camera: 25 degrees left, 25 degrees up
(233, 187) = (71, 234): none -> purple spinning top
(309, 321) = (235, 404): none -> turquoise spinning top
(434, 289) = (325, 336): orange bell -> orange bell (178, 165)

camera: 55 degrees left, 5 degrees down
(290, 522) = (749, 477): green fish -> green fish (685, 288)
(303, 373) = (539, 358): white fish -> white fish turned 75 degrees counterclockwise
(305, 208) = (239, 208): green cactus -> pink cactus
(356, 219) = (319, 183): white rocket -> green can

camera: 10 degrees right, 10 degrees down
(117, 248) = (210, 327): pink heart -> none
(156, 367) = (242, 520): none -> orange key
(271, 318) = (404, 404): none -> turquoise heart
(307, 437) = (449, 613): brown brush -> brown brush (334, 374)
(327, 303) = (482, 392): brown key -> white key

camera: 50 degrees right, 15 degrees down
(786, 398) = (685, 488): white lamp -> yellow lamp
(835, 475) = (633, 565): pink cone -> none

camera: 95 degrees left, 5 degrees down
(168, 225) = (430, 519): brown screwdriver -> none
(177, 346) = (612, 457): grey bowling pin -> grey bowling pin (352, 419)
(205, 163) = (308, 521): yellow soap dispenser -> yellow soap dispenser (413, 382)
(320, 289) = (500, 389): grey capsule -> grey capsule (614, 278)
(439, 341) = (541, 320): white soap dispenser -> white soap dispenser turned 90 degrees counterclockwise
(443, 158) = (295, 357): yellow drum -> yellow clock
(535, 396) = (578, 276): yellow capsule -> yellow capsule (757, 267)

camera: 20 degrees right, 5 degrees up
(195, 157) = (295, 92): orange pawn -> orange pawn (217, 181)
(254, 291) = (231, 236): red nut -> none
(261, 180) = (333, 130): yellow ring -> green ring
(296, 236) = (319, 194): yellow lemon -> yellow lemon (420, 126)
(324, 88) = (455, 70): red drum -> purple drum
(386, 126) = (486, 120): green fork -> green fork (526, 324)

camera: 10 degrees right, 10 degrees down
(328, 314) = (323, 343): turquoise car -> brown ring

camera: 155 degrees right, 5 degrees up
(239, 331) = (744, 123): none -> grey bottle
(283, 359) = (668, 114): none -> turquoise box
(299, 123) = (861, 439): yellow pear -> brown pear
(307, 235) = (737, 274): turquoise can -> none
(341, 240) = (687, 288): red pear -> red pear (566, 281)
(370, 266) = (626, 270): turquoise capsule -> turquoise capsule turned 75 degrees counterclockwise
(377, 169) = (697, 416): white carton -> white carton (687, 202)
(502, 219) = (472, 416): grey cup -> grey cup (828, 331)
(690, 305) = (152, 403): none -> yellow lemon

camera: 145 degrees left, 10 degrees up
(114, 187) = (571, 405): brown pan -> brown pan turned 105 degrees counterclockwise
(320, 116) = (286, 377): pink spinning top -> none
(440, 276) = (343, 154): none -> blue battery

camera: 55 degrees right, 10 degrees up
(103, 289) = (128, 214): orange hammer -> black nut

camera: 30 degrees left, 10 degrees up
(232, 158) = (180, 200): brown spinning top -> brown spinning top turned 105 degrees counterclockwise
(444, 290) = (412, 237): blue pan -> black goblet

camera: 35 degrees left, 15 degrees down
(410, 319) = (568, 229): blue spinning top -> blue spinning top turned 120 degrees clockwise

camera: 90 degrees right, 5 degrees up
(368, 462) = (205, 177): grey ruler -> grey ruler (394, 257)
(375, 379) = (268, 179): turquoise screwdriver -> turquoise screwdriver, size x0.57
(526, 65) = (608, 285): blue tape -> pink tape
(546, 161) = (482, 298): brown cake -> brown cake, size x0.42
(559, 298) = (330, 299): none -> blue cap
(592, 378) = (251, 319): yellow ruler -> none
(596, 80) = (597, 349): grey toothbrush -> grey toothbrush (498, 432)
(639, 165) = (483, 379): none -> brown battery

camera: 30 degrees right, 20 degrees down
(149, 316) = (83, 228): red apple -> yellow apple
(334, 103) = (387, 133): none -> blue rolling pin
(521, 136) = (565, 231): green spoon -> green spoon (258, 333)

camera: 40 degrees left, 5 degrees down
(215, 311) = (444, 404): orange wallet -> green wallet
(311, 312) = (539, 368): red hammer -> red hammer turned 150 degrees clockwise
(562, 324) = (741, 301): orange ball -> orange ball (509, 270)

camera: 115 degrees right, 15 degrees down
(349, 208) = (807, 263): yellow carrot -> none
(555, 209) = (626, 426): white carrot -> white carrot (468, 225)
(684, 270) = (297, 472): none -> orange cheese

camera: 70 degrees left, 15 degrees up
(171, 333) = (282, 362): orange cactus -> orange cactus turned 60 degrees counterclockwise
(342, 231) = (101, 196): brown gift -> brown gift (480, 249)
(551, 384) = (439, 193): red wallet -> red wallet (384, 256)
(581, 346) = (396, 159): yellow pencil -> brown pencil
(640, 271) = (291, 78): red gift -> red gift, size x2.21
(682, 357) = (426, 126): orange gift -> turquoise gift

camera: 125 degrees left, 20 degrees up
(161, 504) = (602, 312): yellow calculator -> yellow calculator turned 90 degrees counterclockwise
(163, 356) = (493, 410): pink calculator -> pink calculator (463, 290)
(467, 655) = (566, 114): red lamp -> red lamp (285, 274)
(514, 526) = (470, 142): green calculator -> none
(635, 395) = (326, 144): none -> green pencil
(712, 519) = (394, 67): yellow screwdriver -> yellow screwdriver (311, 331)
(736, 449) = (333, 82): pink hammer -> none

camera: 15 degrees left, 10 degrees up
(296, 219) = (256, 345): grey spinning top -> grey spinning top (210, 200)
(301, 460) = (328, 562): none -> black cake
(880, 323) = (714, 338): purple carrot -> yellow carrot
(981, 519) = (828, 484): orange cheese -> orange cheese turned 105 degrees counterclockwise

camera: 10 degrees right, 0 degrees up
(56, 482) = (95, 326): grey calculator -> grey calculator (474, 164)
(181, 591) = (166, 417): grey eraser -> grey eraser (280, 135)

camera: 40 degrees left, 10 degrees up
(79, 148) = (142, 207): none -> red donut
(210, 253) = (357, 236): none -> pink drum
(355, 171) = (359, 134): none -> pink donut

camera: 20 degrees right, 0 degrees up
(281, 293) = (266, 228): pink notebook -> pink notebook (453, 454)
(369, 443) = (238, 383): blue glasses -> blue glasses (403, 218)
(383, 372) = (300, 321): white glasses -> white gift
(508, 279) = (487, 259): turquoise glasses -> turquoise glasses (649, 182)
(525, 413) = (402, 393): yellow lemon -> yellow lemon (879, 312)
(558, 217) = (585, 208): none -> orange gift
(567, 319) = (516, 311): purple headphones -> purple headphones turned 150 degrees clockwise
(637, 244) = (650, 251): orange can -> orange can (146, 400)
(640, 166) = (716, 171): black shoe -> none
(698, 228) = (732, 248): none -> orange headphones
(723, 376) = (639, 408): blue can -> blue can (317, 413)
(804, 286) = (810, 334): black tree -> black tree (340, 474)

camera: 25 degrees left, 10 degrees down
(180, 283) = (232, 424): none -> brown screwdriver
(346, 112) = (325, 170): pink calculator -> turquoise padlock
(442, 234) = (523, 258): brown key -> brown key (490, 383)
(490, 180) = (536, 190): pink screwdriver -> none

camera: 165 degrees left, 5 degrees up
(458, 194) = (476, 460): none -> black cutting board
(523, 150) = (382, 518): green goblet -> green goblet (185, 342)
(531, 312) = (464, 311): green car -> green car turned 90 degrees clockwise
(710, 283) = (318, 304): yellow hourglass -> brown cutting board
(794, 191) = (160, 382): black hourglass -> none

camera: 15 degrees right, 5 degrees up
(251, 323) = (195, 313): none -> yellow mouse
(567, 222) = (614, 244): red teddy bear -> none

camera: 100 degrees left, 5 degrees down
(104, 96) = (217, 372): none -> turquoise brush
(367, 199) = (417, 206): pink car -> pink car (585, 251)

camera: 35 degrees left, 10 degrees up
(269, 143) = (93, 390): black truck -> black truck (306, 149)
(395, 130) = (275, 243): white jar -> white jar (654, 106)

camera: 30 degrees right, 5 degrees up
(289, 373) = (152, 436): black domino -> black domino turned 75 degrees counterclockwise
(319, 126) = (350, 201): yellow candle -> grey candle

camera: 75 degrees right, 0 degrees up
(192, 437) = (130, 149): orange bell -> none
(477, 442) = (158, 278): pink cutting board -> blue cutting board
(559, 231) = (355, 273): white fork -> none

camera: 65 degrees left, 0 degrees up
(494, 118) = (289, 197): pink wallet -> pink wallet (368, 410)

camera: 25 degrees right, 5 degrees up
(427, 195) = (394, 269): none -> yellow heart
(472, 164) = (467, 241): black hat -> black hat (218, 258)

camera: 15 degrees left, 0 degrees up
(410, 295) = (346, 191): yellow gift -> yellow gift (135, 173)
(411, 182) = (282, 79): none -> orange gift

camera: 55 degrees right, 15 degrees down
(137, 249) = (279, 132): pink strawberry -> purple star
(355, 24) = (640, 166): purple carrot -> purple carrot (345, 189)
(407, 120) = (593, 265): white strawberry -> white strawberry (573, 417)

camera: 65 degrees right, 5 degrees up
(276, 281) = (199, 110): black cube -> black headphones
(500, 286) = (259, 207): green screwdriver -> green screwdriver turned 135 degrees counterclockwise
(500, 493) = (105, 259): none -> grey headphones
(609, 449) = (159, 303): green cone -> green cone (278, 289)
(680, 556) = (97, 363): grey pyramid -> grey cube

■ Directive ■
Check each line above for the string "hammer" and copy every line that has it.

■ Solution to this exercise ■
(103, 289) = (128, 214): orange hammer -> black nut
(311, 312) = (539, 368): red hammer -> red hammer turned 150 degrees clockwise
(736, 449) = (333, 82): pink hammer -> none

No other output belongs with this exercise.